» What is expected: Restate the whole listing exactly, leaving nothing out.

» Provided data:
##########

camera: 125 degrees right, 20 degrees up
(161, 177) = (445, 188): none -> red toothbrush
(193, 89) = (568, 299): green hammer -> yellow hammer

##########

» Completed exercise:
camera: 125 degrees right, 20 degrees up
(161, 177) = (445, 188): none -> red toothbrush
(193, 89) = (568, 299): green hammer -> yellow hammer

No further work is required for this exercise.